*WHAT YOU NEED TO DO*. Return all lines from the listing below in which the string "SONAR" occurs.

*DATA EXTRACT*.
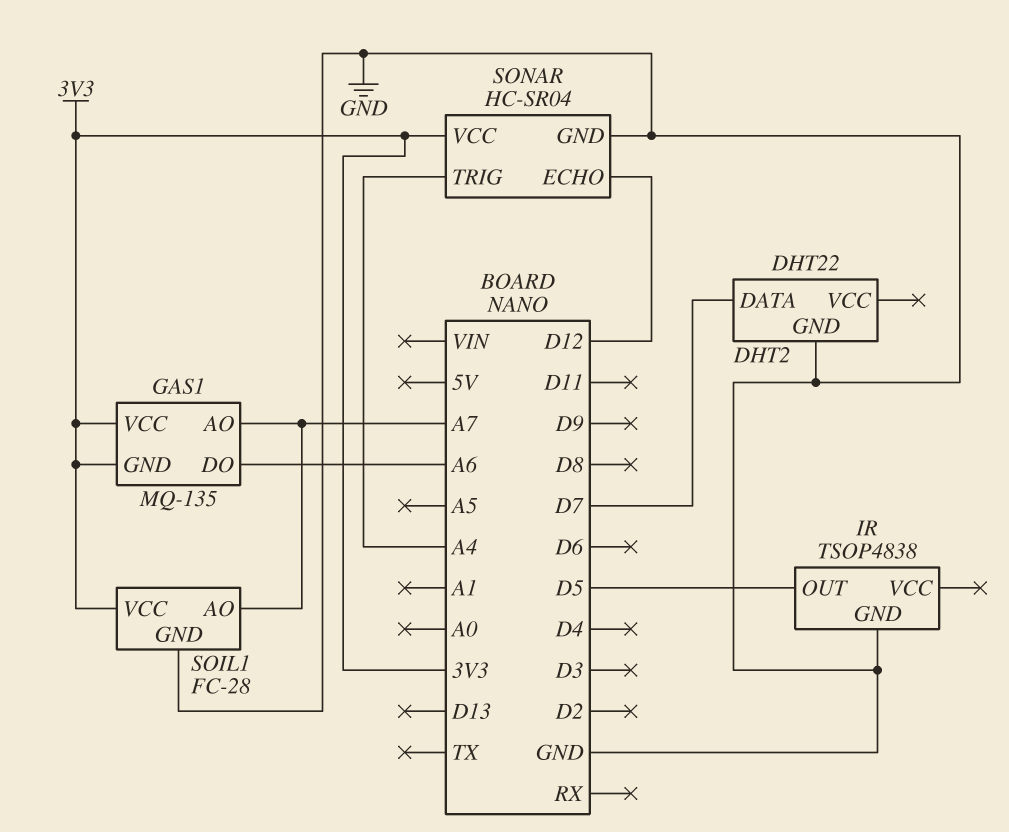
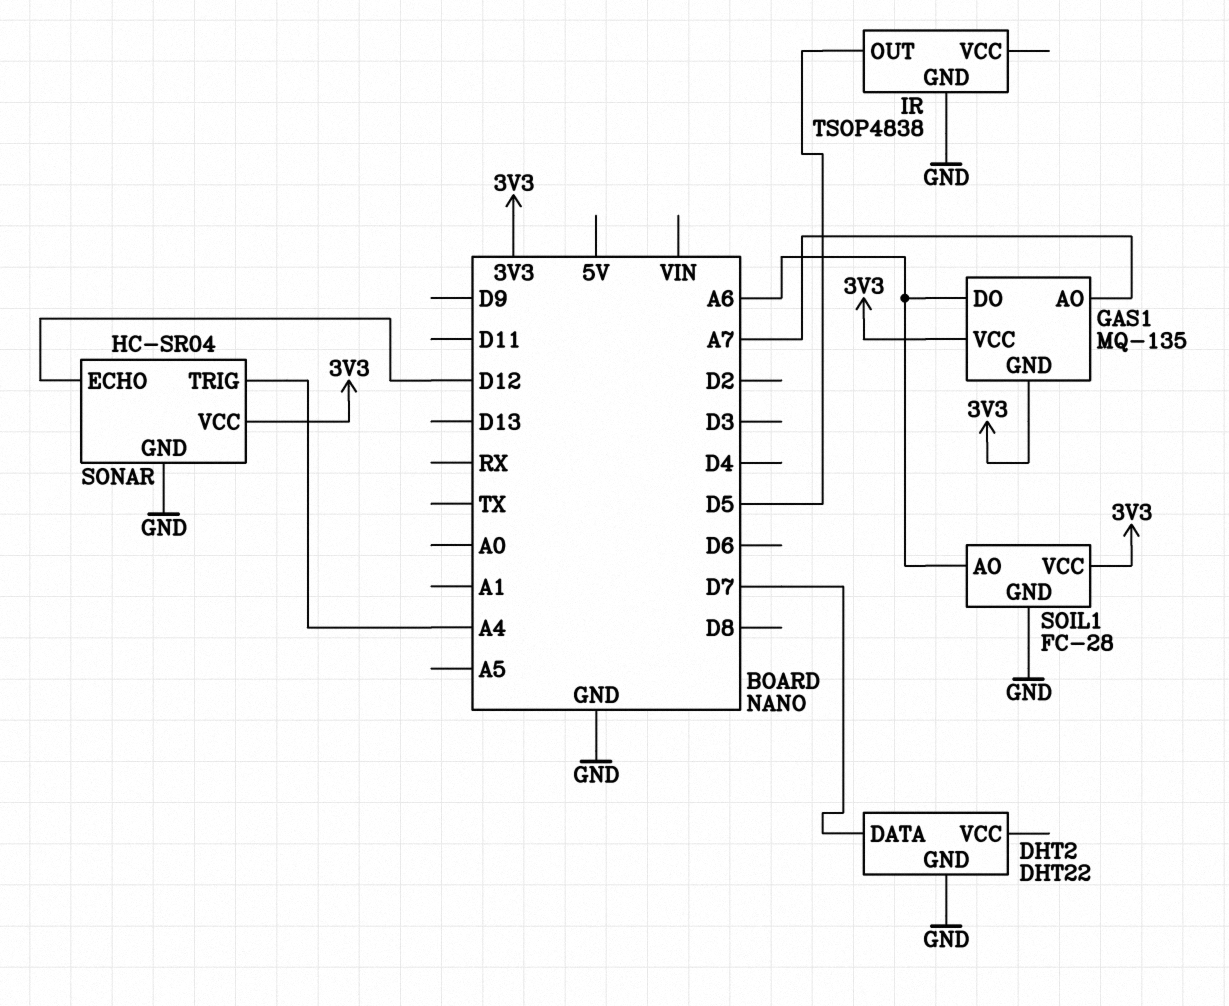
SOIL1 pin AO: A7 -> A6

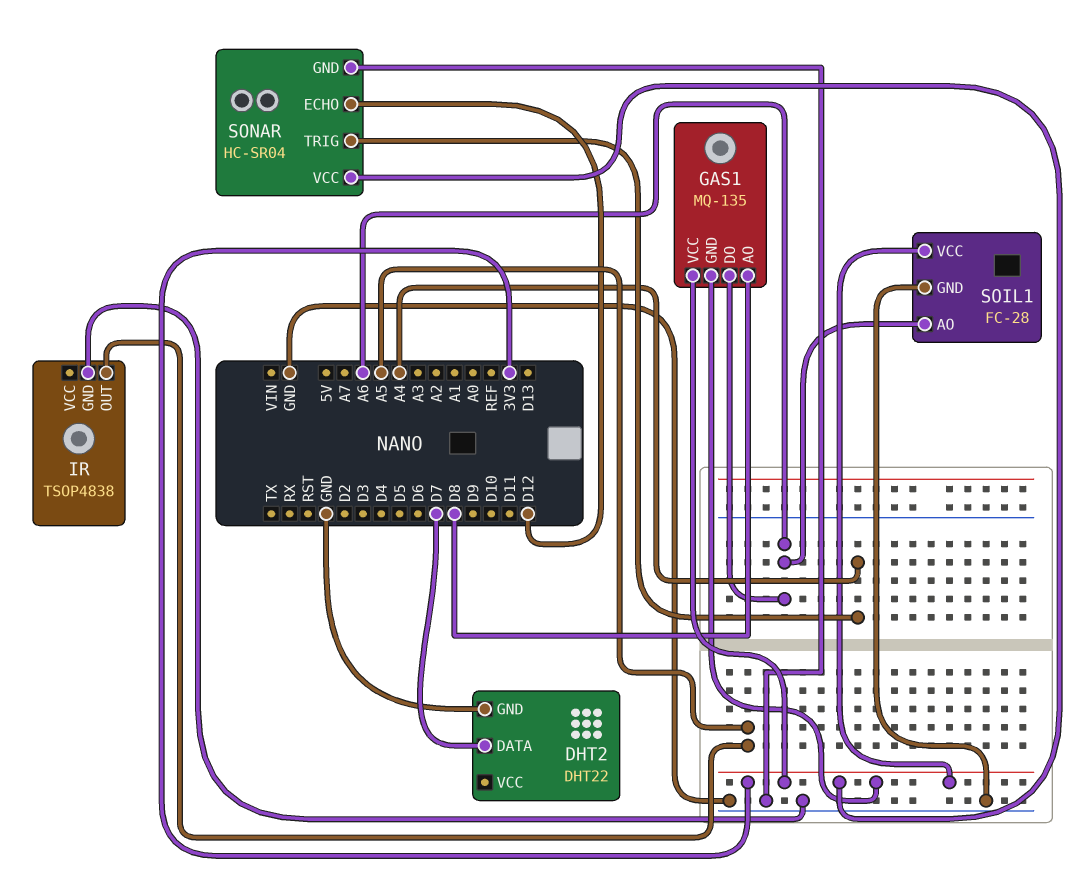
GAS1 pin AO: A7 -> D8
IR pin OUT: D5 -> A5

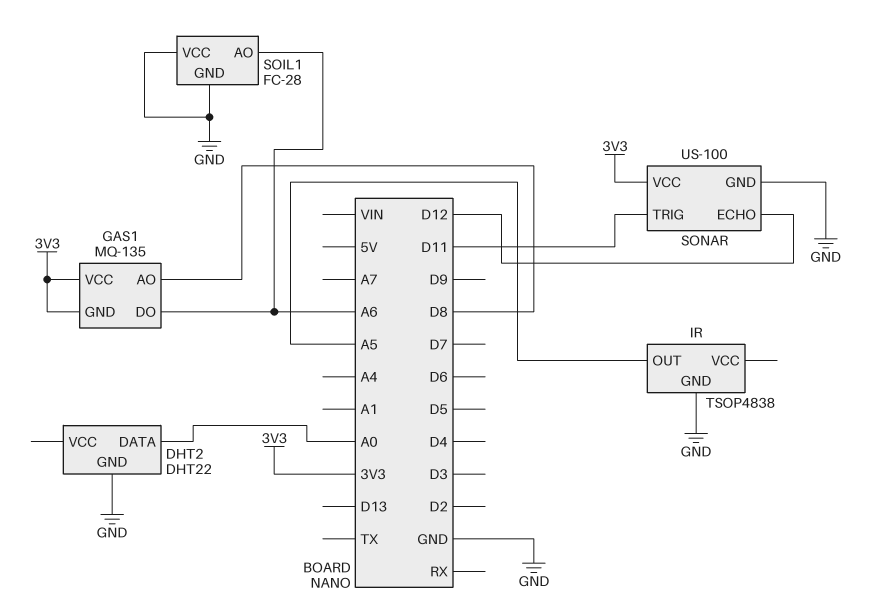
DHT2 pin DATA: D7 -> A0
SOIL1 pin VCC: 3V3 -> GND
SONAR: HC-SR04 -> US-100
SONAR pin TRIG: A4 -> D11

*REPLY TO THE TASK*.
SONAR: HC-SR04 -> US-100
SONAR pin TRIG: A4 -> D11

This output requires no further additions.